▶ **WHAT TO PRODUCE**
From the listing below, output only the lines starting at the line that has "black cross: moved" and ending at the line that has "gray diamond at", exactly as they appear, ends included.

---- STUDY MATERIAL

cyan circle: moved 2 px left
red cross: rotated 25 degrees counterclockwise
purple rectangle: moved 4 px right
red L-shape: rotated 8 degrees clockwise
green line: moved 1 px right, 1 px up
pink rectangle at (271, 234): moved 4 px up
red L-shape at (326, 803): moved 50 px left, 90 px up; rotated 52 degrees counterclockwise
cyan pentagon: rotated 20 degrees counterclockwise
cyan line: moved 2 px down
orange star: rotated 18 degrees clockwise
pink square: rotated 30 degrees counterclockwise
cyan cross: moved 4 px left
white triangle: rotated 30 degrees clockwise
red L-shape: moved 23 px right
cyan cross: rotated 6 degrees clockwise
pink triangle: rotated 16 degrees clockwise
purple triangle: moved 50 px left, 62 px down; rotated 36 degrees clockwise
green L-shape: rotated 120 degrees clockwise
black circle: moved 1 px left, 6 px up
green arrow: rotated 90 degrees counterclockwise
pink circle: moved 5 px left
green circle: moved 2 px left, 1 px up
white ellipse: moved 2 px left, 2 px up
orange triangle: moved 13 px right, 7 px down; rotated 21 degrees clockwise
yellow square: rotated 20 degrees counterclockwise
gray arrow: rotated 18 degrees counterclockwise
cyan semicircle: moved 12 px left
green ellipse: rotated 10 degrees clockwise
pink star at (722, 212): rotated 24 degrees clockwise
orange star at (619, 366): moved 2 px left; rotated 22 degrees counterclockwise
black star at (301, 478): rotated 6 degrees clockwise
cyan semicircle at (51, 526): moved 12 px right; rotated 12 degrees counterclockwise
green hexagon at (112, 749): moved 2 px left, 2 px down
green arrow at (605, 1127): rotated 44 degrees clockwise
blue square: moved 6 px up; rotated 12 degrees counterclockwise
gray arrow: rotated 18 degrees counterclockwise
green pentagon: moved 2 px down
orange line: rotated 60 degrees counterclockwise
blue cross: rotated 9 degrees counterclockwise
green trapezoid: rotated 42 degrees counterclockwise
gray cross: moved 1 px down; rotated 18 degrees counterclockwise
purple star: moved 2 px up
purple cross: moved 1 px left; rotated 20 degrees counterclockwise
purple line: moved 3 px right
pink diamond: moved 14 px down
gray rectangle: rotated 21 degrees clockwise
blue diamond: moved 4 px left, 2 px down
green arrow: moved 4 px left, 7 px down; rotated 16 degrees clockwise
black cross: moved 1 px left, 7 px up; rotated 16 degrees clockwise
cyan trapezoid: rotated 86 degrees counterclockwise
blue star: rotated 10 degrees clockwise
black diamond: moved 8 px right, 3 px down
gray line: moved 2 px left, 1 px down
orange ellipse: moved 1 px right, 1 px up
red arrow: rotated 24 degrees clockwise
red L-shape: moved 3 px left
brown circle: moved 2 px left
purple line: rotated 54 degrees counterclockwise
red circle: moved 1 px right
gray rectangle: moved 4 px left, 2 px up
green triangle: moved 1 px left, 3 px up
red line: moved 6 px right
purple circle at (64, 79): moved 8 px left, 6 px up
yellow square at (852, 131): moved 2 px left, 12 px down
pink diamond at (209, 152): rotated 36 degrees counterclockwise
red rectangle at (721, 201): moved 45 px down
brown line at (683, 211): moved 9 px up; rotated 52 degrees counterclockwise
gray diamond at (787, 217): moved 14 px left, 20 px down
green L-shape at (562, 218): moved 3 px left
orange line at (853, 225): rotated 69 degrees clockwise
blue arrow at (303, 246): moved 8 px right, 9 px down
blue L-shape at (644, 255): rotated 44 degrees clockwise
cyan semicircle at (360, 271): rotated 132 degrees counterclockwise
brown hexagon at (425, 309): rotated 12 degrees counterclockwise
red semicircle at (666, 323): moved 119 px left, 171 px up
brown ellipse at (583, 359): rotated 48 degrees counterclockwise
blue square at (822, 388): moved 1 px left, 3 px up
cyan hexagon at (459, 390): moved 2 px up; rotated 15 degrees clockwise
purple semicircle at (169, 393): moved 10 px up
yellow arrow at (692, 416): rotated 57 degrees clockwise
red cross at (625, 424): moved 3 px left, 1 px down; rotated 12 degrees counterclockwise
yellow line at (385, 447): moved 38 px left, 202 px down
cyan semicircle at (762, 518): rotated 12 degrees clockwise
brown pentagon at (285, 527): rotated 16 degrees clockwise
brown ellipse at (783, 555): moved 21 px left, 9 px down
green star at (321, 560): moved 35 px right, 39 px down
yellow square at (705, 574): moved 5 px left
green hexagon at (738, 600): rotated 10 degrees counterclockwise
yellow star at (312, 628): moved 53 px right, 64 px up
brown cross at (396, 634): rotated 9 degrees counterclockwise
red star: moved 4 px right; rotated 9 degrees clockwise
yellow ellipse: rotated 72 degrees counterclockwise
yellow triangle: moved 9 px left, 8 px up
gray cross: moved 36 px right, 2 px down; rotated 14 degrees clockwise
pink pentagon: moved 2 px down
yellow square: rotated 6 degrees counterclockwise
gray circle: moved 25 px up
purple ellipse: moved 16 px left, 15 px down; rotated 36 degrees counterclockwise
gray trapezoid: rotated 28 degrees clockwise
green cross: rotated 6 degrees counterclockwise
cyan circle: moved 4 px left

--------

▶ **TASK RESPONSE**
black cross: moved 1 px left, 7 px up; rotated 16 degrees clockwise
cyan trapezoid: rotated 86 degrees counterclockwise
blue star: rotated 10 degrees clockwise
black diamond: moved 8 px right, 3 px down
gray line: moved 2 px left, 1 px down
orange ellipse: moved 1 px right, 1 px up
red arrow: rotated 24 degrees clockwise
red L-shape: moved 3 px left
brown circle: moved 2 px left
purple line: rotated 54 degrees counterclockwise
red circle: moved 1 px right
gray rectangle: moved 4 px left, 2 px up
green triangle: moved 1 px left, 3 px up
red line: moved 6 px right
purple circle at (64, 79): moved 8 px left, 6 px up
yellow square at (852, 131): moved 2 px left, 12 px down
pink diamond at (209, 152): rotated 36 degrees counterclockwise
red rectangle at (721, 201): moved 45 px down
brown line at (683, 211): moved 9 px up; rotated 52 degrees counterclockwise
gray diamond at (787, 217): moved 14 px left, 20 px down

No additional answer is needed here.